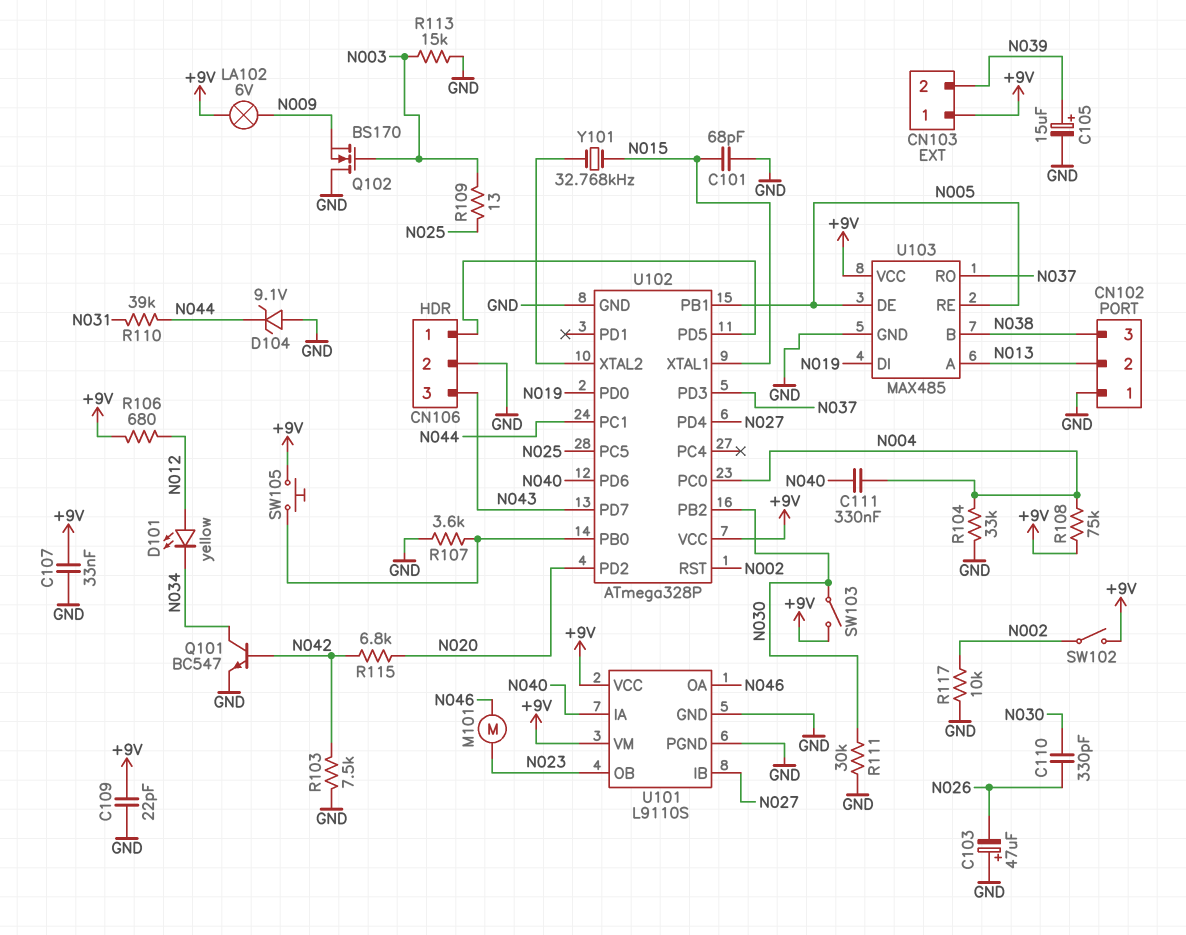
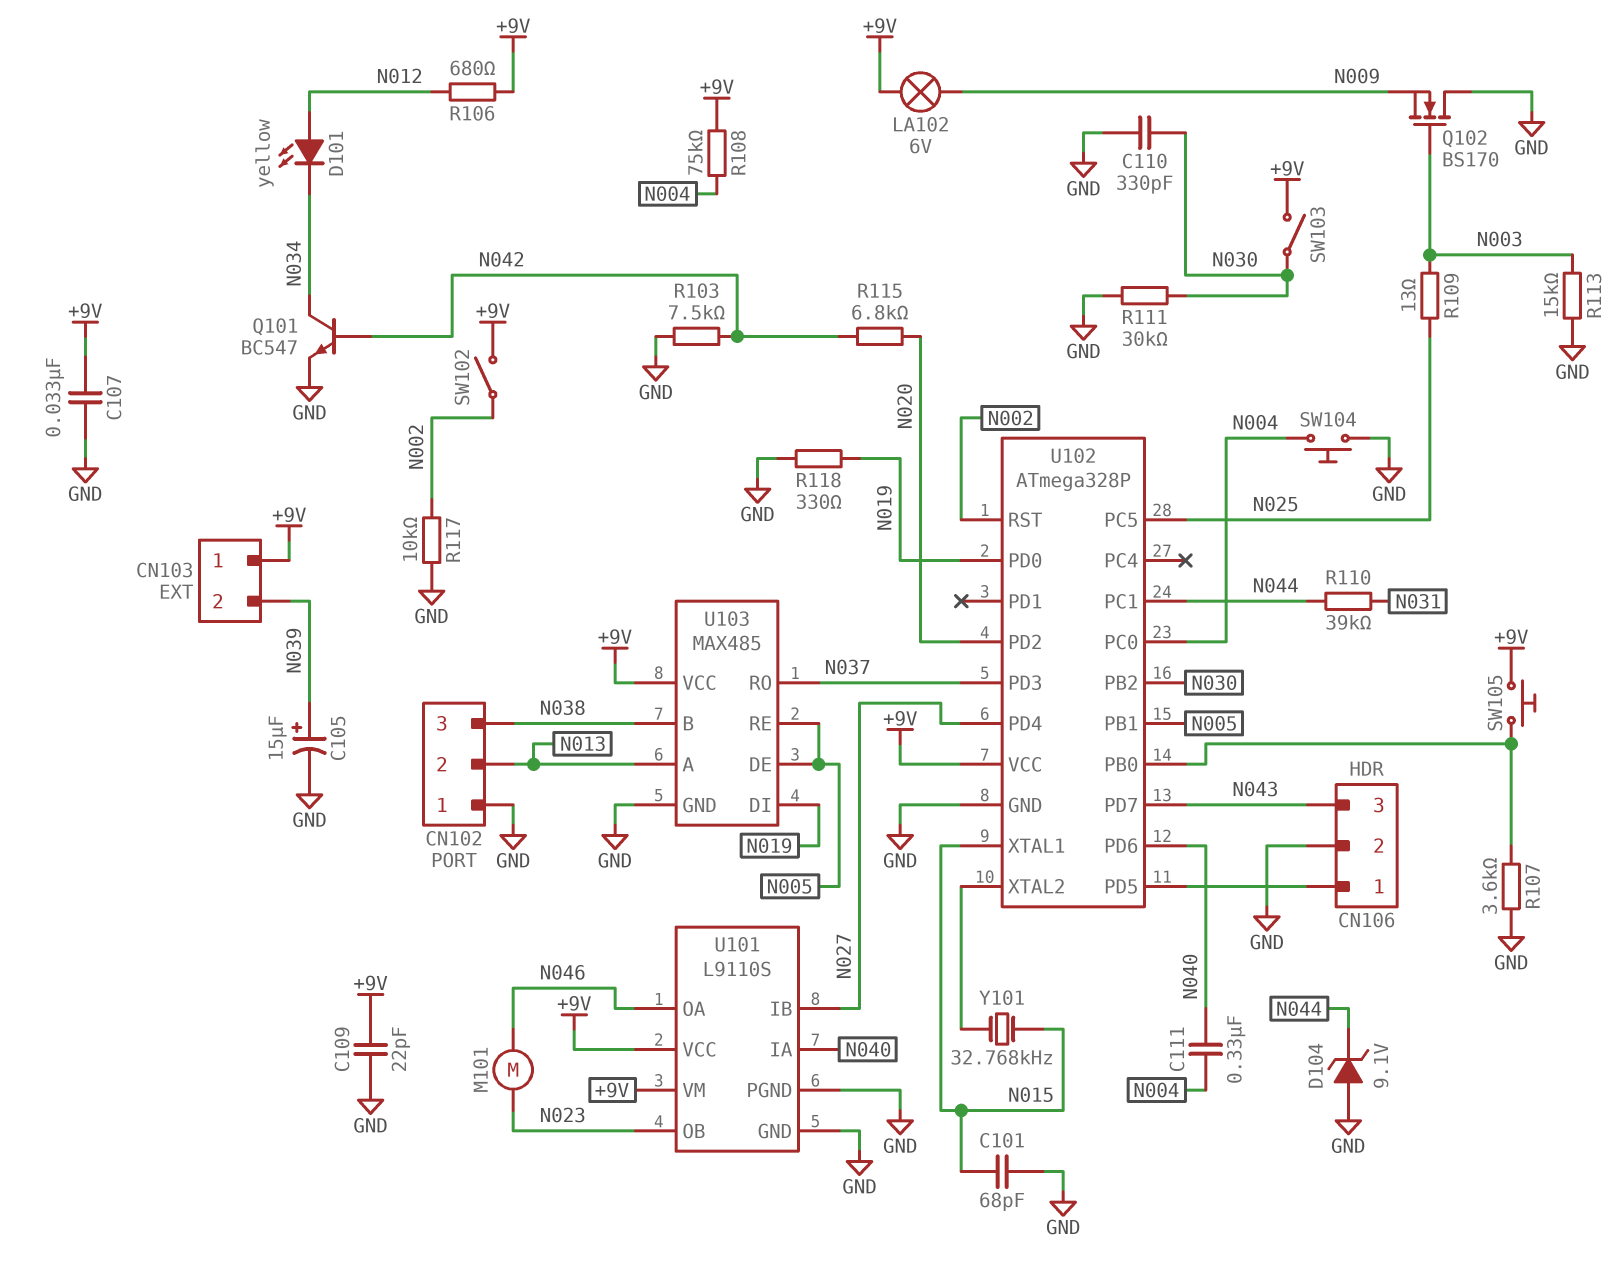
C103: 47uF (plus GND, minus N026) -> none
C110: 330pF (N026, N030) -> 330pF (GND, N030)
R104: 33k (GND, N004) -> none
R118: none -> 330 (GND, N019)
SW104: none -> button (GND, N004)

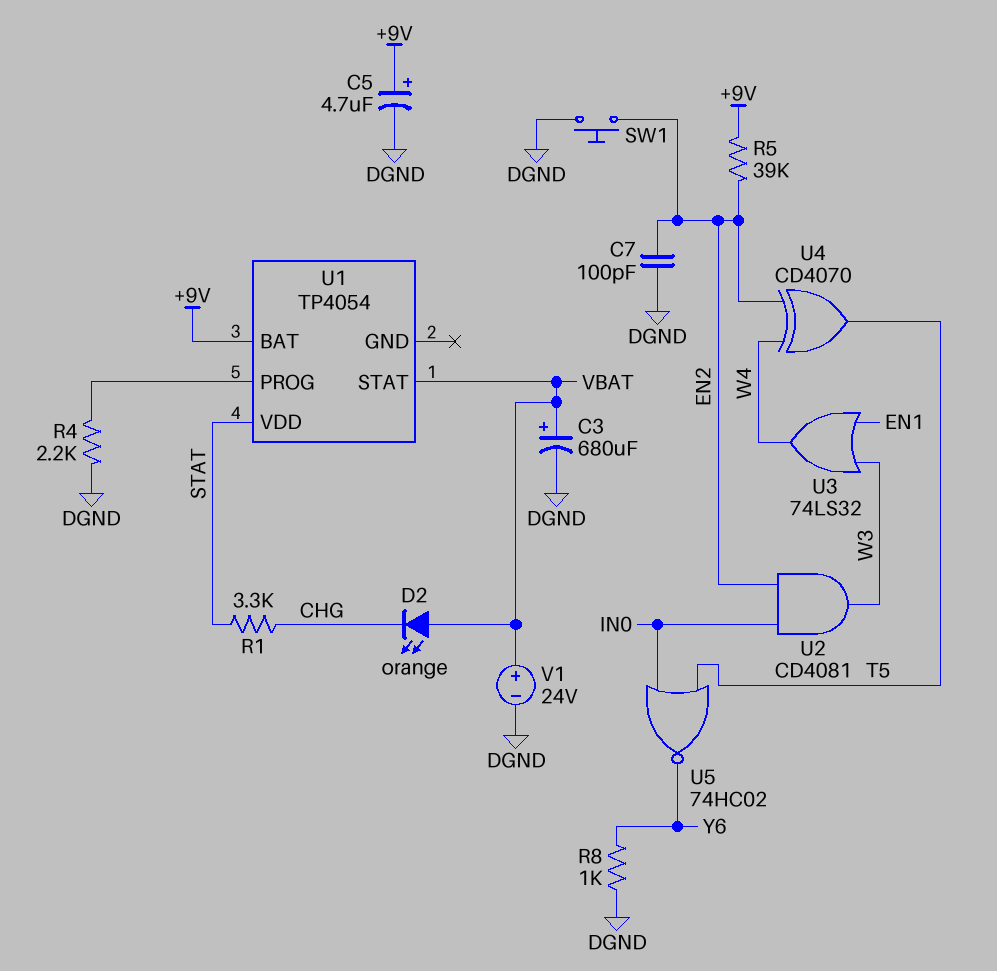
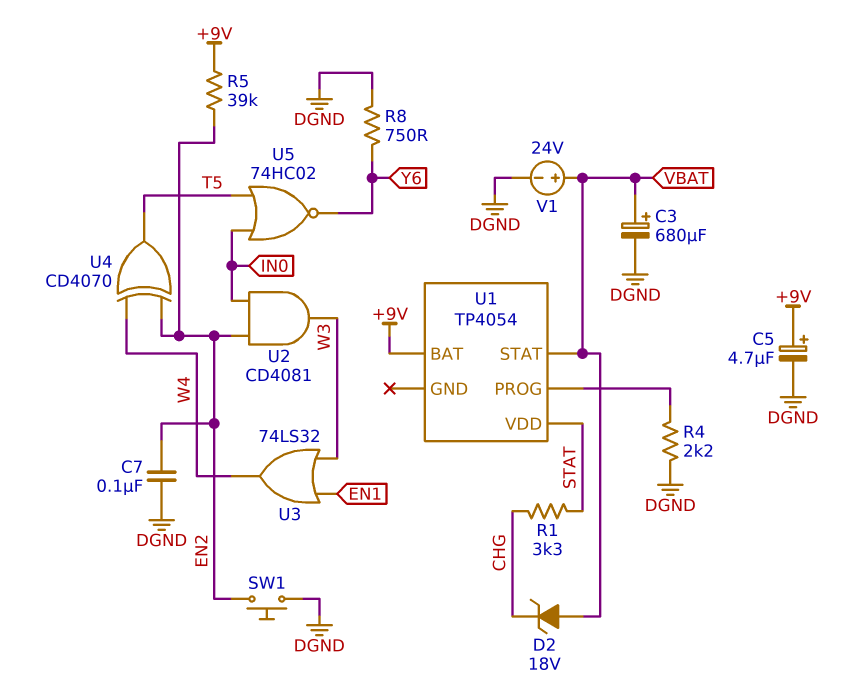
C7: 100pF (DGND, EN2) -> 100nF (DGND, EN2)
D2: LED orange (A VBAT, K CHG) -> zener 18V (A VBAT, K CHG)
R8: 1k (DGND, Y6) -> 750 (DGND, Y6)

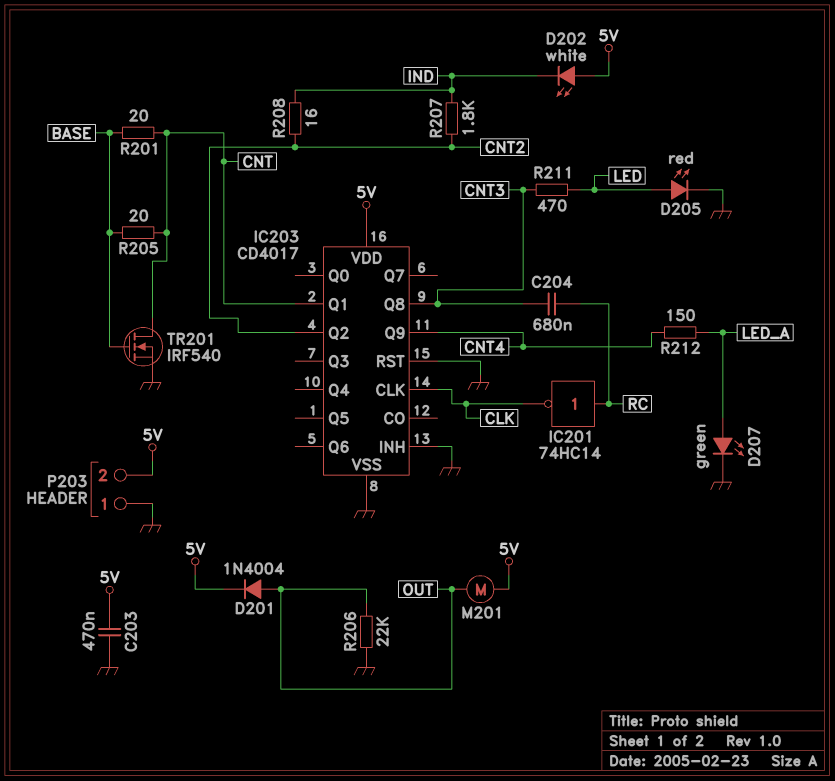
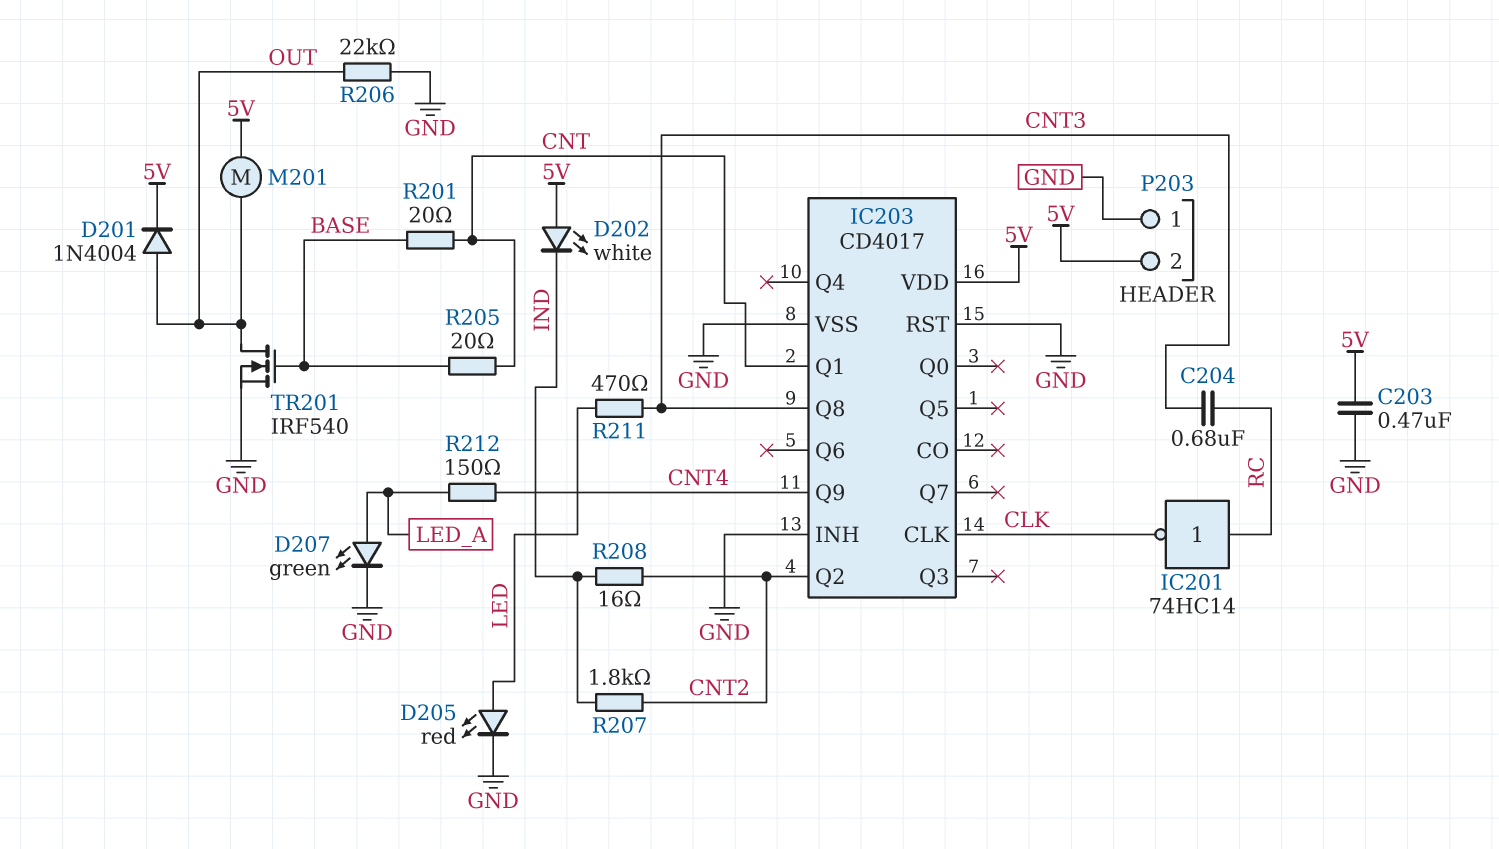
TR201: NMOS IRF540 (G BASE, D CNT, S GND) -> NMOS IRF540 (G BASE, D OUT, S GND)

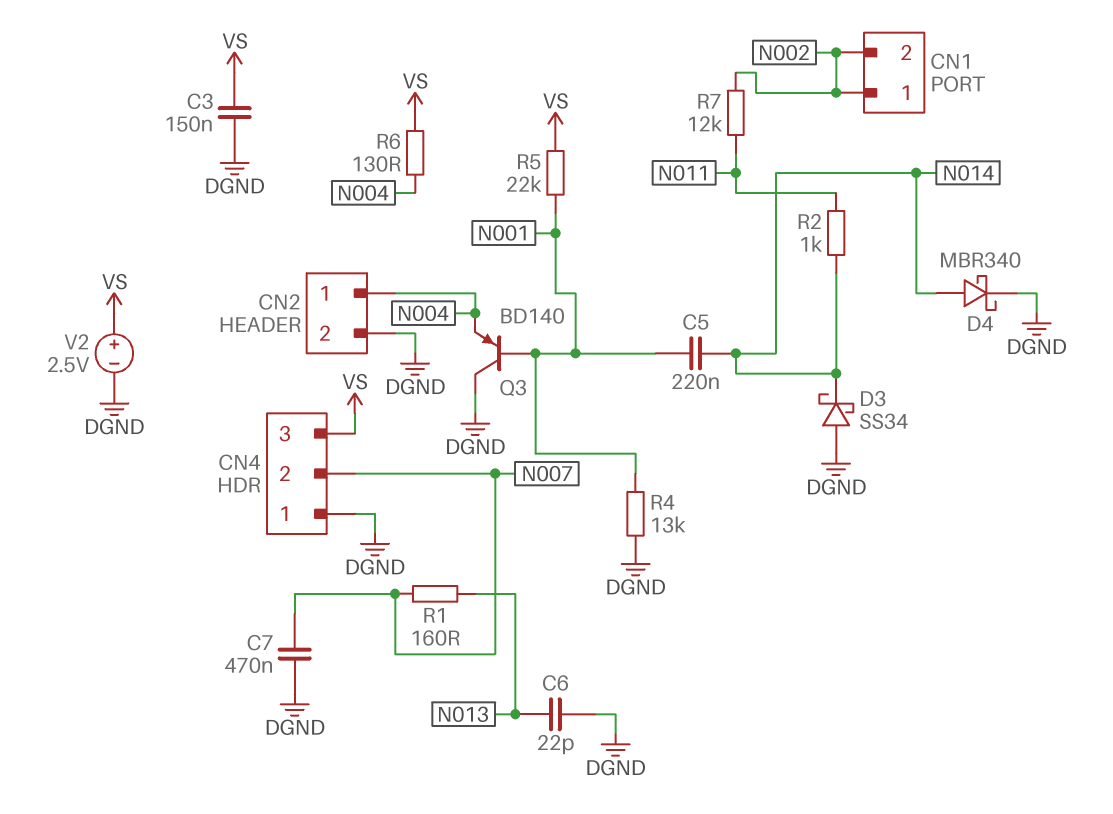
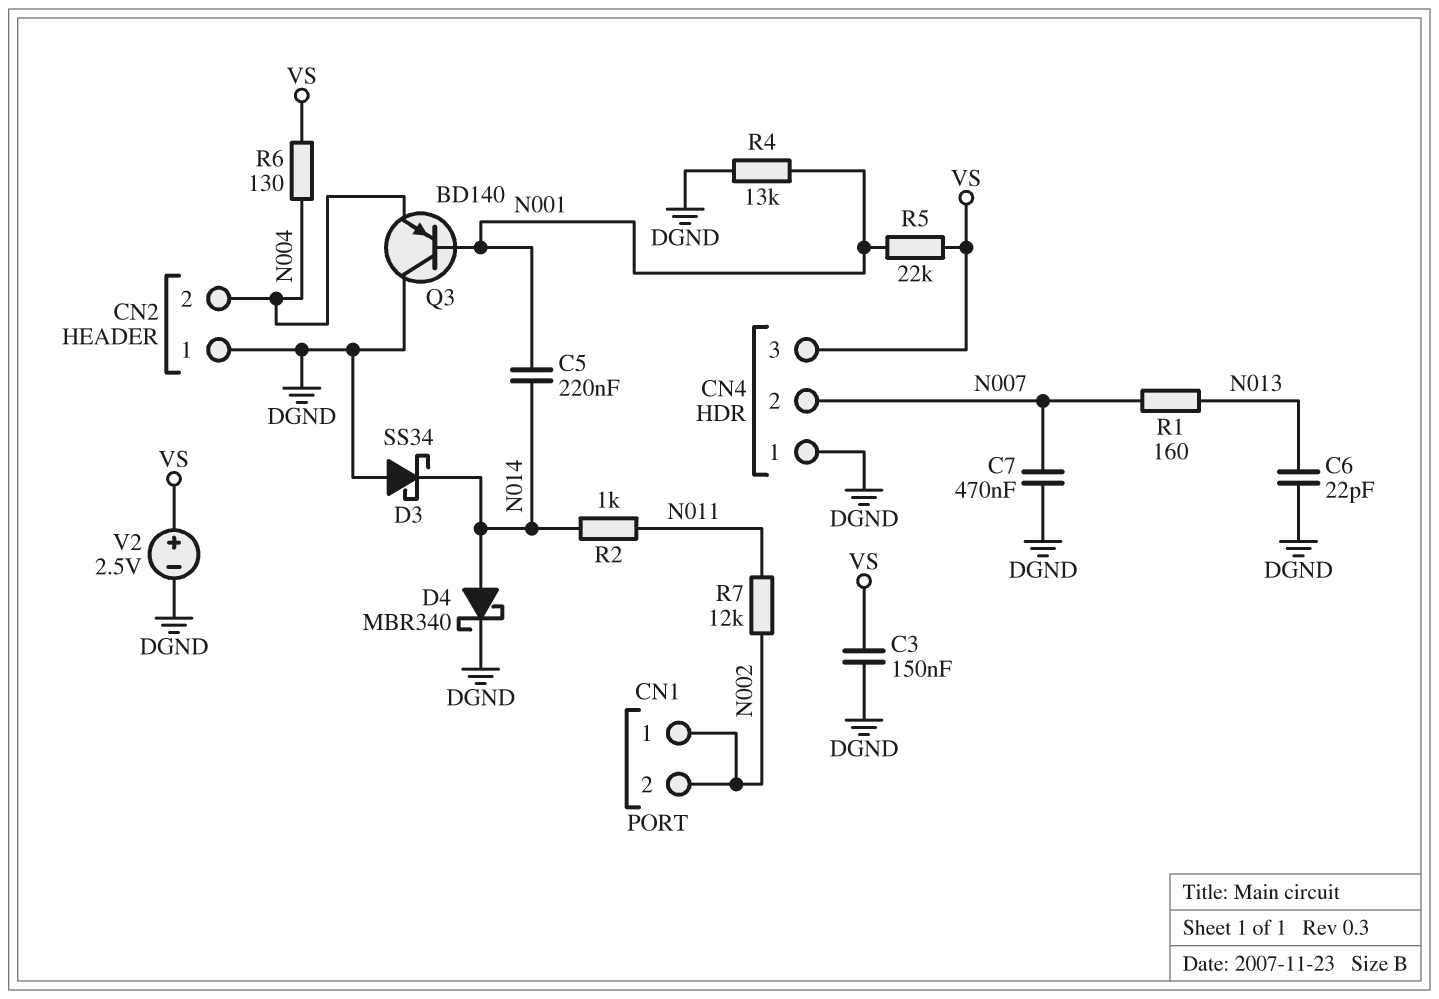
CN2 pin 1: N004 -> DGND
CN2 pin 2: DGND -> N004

**To do:**
Except for pictures, copy the records above exactly.

**Answer section:**
C103: 47uF (plus GND, minus N026) -> none
C110: 330pF (N026, N030) -> 330pF (GND, N030)
R104: 33k (GND, N004) -> none
R118: none -> 330 (GND, N019)
SW104: none -> button (GND, N004)

C7: 100pF (DGND, EN2) -> 100nF (DGND, EN2)
D2: LED orange (A VBAT, K CHG) -> zener 18V (A VBAT, K CHG)
R8: 1k (DGND, Y6) -> 750 (DGND, Y6)

TR201: NMOS IRF540 (G BASE, D CNT, S GND) -> NMOS IRF540 (G BASE, D OUT, S GND)

CN2 pin 1: N004 -> DGND
CN2 pin 2: DGND -> N004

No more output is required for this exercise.